(WORK ORDER) Below this line is a set of entries; quote exactly the lines from the line that contains "D5: diode 1N4007 (A J5/4, K DGND) -> none" to the line that contains "D8: zener 9.1V", both lines included.
-.-.-
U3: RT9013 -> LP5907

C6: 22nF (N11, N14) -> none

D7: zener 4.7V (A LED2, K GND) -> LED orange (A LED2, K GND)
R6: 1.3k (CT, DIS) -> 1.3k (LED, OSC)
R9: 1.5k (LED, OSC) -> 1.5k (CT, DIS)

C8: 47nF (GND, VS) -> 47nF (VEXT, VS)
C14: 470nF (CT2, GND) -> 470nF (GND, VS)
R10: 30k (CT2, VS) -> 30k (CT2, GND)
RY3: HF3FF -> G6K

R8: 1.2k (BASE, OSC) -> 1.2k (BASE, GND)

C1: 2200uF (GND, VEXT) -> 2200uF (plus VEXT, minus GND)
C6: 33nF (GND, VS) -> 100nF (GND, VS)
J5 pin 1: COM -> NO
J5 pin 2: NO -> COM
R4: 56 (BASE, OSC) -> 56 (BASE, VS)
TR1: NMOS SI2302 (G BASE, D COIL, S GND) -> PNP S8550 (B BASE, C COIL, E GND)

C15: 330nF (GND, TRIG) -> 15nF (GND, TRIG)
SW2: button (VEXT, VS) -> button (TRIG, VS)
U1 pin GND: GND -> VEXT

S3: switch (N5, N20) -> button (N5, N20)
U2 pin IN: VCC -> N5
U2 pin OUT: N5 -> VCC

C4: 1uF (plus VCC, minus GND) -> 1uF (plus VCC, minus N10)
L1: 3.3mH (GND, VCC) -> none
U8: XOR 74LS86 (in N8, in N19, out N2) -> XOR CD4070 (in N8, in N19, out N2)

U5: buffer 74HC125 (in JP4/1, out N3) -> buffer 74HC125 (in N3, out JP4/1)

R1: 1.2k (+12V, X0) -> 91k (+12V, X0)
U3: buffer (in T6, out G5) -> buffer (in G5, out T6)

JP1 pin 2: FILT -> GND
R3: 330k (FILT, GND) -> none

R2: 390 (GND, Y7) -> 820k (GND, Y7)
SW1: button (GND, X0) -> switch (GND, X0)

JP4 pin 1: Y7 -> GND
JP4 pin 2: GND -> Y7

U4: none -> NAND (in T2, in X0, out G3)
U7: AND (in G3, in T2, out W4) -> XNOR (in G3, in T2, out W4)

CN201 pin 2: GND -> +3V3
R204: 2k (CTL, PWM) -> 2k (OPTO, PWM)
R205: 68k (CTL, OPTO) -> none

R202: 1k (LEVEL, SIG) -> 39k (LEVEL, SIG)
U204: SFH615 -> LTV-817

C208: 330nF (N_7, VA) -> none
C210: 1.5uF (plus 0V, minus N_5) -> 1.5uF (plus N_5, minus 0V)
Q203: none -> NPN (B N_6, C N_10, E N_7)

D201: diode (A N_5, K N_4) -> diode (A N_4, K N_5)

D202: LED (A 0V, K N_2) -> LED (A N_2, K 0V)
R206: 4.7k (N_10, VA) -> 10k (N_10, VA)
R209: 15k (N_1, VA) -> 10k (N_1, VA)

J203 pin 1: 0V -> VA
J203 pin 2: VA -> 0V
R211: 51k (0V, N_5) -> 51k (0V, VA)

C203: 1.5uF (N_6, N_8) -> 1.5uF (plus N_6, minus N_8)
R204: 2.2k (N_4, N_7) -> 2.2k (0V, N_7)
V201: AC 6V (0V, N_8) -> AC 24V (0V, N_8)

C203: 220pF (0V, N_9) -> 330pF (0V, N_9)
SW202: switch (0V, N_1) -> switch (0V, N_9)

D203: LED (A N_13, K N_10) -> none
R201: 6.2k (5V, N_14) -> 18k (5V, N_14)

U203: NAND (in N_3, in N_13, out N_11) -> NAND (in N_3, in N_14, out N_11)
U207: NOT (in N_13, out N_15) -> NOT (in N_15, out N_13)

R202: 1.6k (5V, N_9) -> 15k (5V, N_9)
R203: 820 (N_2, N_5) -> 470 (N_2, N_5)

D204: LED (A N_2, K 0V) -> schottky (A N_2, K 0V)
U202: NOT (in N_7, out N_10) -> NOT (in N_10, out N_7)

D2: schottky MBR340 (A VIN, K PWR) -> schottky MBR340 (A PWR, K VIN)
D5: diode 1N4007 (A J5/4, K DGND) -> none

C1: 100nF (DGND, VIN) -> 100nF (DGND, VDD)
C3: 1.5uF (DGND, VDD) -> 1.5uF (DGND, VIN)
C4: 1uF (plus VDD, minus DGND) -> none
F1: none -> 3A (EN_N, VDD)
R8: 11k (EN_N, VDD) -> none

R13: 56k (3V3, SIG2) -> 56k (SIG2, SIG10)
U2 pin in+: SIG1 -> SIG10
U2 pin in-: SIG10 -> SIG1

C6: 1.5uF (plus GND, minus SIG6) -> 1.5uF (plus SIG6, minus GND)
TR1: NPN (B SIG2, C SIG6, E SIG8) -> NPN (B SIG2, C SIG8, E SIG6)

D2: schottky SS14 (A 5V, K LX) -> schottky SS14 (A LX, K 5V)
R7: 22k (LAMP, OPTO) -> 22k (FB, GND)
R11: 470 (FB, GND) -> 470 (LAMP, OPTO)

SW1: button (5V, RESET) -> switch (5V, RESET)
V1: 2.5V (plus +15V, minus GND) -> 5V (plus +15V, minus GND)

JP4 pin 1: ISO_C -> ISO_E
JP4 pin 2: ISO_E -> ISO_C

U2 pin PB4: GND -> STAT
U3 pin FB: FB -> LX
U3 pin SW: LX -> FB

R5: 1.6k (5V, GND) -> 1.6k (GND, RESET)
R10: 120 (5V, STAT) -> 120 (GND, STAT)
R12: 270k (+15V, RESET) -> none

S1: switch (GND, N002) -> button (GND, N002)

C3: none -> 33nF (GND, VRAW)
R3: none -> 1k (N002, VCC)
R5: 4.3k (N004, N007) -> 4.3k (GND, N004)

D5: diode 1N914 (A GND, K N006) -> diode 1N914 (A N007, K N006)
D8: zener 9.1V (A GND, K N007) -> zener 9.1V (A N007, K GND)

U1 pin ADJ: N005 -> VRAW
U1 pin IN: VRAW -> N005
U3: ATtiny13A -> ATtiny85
-.-.-
(WRITTEN SOLUTION)
D5: diode 1N4007 (A J5/4, K DGND) -> none

C1: 100nF (DGND, VIN) -> 100nF (DGND, VDD)
C3: 1.5uF (DGND, VDD) -> 1.5uF (DGND, VIN)
C4: 1uF (plus VDD, minus DGND) -> none
F1: none -> 3A (EN_N, VDD)
R8: 11k (EN_N, VDD) -> none

R13: 56k (3V3, SIG2) -> 56k (SIG2, SIG10)
U2 pin in+: SIG1 -> SIG10
U2 pin in-: SIG10 -> SIG1

C6: 1.5uF (plus GND, minus SIG6) -> 1.5uF (plus SIG6, minus GND)
TR1: NPN (B SIG2, C SIG6, E SIG8) -> NPN (B SIG2, C SIG8, E SIG6)

D2: schottky SS14 (A 5V, K LX) -> schottky SS14 (A LX, K 5V)
R7: 22k (LAMP, OPTO) -> 22k (FB, GND)
R11: 470 (FB, GND) -> 470 (LAMP, OPTO)

SW1: button (5V, RESET) -> switch (5V, RESET)
V1: 2.5V (plus +15V, minus GND) -> 5V (plus +15V, minus GND)

JP4 pin 1: ISO_C -> ISO_E
JP4 pin 2: ISO_E -> ISO_C

U2 pin PB4: GND -> STAT
U3 pin FB: FB -> LX
U3 pin SW: LX -> FB

R5: 1.6k (5V, GND) -> 1.6k (GND, RESET)
R10: 120 (5V, STAT) -> 120 (GND, STAT)
R12: 270k (+15V, RESET) -> none

S1: switch (GND, N002) -> button (GND, N002)

C3: none -> 33nF (GND, VRAW)
R3: none -> 1k (N002, VCC)
R5: 4.3k (N004, N007) -> 4.3k (GND, N004)

D5: diode 1N914 (A GND, K N006) -> diode 1N914 (A N007, K N006)
D8: zener 9.1V (A GND, K N007) -> zener 9.1V (A N007, K GND)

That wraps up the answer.